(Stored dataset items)
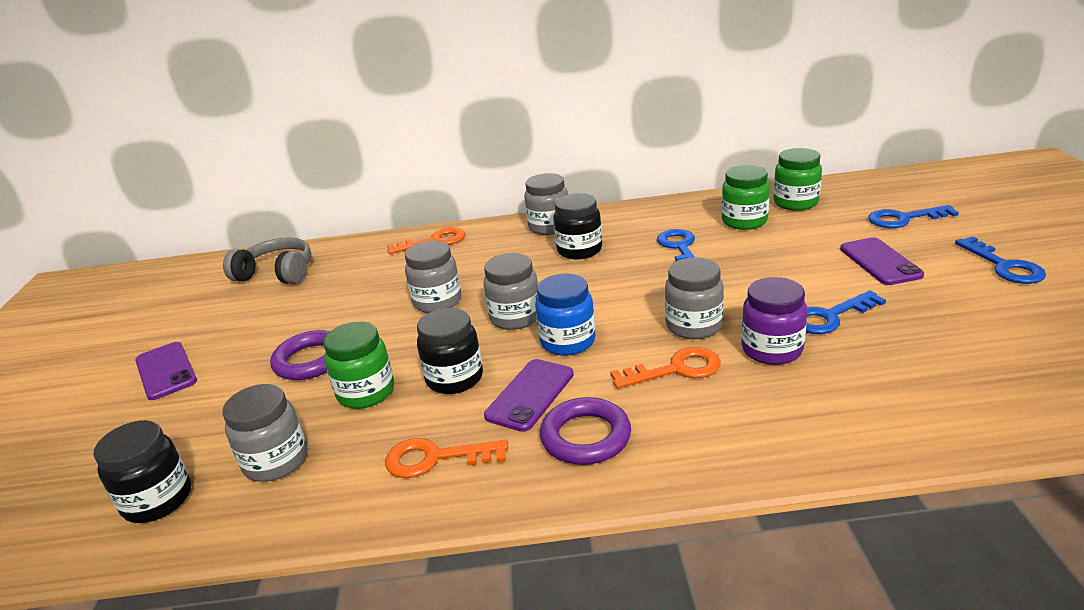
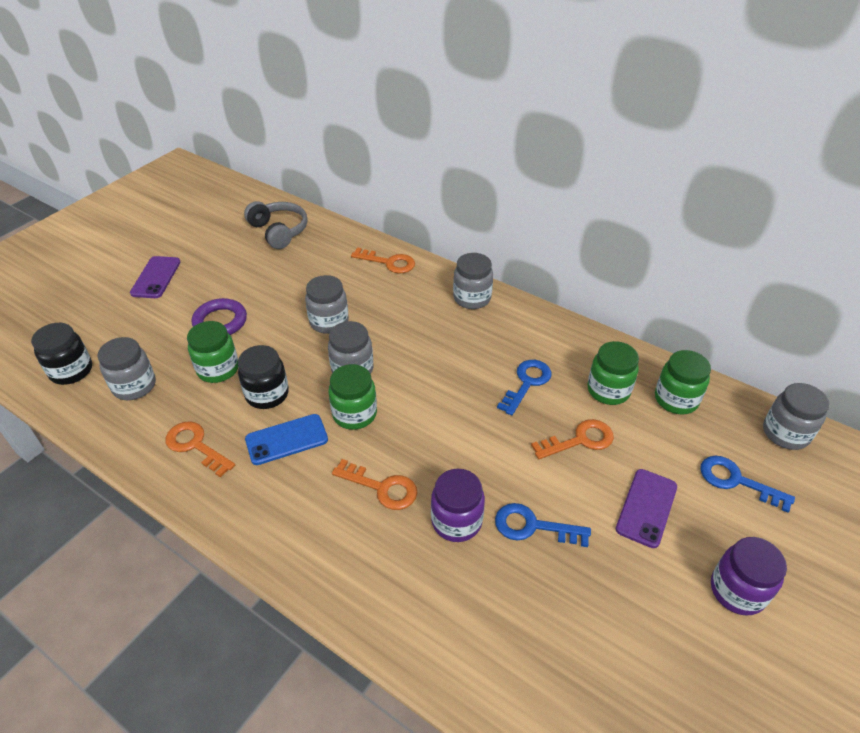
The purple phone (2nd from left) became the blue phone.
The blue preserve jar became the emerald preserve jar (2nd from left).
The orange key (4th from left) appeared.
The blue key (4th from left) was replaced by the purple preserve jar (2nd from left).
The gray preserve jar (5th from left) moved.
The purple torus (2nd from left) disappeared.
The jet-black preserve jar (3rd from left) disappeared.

▶ [Task prompt]: The entries are to be printed exactly as written; the pictures are to be left out.

▶ [Exercise answer]:
The purple phone (2nd from left) became the blue phone.
The blue preserve jar became the emerald preserve jar (2nd from left).
The orange key (4th from left) appeared.
The blue key (4th from left) was replaced by the purple preserve jar (2nd from left).
The gray preserve jar (5th from left) moved.
The purple torus (2nd from left) disappeared.
The jet-black preserve jar (3rd from left) disappeared.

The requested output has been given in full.